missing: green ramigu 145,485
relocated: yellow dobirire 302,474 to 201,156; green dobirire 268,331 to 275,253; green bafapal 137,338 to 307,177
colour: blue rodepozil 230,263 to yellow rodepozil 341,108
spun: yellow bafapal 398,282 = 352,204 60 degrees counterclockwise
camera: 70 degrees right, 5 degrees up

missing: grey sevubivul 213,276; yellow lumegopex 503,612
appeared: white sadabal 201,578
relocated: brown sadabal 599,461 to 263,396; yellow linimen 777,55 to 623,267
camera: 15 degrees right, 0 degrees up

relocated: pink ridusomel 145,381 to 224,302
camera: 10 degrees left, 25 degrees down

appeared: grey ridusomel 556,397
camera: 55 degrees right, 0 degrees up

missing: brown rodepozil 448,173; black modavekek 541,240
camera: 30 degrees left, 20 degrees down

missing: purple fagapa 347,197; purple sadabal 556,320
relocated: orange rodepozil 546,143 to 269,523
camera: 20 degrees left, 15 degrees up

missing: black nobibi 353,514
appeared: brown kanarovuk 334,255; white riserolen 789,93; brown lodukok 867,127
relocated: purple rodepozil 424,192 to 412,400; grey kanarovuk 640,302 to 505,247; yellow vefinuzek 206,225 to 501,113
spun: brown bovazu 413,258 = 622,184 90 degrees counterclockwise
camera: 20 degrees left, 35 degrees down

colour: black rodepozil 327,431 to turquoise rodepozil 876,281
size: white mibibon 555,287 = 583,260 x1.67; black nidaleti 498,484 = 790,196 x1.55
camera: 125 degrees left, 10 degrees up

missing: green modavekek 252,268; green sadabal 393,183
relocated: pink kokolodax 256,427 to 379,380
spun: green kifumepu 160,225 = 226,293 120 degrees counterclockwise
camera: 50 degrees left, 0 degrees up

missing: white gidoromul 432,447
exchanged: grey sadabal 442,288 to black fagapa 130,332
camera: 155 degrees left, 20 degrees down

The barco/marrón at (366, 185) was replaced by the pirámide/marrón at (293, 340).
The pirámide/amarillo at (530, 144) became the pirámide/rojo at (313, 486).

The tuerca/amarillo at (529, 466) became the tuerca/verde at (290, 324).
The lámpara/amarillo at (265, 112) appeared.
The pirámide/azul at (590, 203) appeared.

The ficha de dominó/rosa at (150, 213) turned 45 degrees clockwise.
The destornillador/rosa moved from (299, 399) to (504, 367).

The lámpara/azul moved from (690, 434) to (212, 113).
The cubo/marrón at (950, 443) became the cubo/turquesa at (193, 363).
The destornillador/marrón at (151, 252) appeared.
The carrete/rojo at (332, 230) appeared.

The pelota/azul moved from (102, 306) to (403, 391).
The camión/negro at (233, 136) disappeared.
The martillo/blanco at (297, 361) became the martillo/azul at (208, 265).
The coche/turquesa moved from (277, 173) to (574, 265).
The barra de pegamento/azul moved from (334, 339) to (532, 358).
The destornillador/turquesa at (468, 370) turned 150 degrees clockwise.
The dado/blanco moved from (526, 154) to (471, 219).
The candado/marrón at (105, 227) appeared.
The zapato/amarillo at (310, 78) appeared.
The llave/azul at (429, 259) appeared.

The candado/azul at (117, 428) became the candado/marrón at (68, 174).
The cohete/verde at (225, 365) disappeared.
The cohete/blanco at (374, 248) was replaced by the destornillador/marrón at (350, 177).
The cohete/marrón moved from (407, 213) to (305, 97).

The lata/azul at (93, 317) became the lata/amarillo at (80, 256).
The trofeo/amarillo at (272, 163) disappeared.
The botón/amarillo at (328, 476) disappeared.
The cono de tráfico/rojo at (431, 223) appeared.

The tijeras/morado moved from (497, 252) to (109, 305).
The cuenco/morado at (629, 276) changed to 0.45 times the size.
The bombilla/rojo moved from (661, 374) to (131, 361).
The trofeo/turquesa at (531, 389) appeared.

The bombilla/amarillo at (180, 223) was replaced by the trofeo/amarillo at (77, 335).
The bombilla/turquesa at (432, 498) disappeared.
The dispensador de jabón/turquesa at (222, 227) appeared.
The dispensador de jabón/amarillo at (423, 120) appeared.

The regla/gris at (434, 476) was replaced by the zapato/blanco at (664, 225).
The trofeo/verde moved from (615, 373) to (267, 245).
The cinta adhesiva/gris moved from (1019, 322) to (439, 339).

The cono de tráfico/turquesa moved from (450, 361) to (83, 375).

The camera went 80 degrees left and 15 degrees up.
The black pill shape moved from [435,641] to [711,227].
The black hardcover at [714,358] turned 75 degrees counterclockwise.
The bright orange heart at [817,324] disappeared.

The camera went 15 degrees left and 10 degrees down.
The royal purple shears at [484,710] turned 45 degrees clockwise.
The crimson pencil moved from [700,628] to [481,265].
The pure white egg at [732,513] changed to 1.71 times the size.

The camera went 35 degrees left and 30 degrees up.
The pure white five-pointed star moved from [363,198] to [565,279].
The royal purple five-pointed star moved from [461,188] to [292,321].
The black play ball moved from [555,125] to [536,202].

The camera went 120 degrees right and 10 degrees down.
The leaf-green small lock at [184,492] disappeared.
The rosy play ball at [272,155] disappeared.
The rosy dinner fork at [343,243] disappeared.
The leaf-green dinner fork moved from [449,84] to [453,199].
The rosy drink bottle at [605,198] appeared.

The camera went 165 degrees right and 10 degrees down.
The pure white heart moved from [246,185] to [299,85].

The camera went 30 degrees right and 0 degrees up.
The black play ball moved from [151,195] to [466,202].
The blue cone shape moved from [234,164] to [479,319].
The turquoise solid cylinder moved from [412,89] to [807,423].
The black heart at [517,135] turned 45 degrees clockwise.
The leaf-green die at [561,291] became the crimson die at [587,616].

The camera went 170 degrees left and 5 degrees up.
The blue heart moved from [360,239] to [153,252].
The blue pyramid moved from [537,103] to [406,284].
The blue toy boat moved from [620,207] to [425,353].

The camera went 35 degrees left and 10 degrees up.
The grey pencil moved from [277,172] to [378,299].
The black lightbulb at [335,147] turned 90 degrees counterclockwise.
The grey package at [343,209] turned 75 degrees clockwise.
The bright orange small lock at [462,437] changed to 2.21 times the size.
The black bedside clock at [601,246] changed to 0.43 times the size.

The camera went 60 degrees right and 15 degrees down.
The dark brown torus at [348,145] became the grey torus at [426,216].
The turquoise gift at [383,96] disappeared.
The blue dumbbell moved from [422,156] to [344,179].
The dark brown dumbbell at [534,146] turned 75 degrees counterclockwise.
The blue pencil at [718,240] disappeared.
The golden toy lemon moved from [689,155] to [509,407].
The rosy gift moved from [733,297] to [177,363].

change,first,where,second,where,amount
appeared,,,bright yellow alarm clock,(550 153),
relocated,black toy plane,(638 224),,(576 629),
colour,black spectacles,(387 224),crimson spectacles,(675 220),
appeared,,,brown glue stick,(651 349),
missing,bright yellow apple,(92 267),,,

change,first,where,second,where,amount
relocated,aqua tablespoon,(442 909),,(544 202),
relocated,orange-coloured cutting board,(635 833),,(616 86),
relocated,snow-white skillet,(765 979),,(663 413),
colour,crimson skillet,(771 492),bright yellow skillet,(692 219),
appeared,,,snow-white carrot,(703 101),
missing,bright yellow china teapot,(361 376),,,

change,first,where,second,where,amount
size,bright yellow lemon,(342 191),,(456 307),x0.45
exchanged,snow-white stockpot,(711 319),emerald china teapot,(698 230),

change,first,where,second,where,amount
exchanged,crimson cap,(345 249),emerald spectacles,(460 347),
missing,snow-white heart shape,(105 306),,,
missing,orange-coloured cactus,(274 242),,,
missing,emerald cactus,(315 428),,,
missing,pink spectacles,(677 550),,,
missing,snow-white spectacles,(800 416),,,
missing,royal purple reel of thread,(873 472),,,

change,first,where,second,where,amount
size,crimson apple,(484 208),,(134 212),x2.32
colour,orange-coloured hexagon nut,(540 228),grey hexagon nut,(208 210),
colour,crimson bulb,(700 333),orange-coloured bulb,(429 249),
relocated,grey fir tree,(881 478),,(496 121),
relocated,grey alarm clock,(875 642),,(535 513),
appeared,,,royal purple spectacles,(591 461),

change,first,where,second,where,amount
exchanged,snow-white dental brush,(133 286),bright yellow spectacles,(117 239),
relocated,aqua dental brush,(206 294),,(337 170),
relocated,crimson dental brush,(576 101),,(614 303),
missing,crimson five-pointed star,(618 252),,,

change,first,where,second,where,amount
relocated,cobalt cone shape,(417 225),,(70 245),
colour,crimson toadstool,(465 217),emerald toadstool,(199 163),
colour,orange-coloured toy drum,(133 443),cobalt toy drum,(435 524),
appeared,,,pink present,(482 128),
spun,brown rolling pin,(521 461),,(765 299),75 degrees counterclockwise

# # # # # # #

= WHAT TO WORK ON =
Write out, from the lines above, only those from the line with "colour,black spectacles,(387 224),crimson" to the line with "appeared,,,brown glue stick,(651", exactly as given, including the first and the last.

= REPLY =
colour,black spectacles,(387 224),crimson spectacles,(675 220),
appeared,,,brown glue stick,(651 349),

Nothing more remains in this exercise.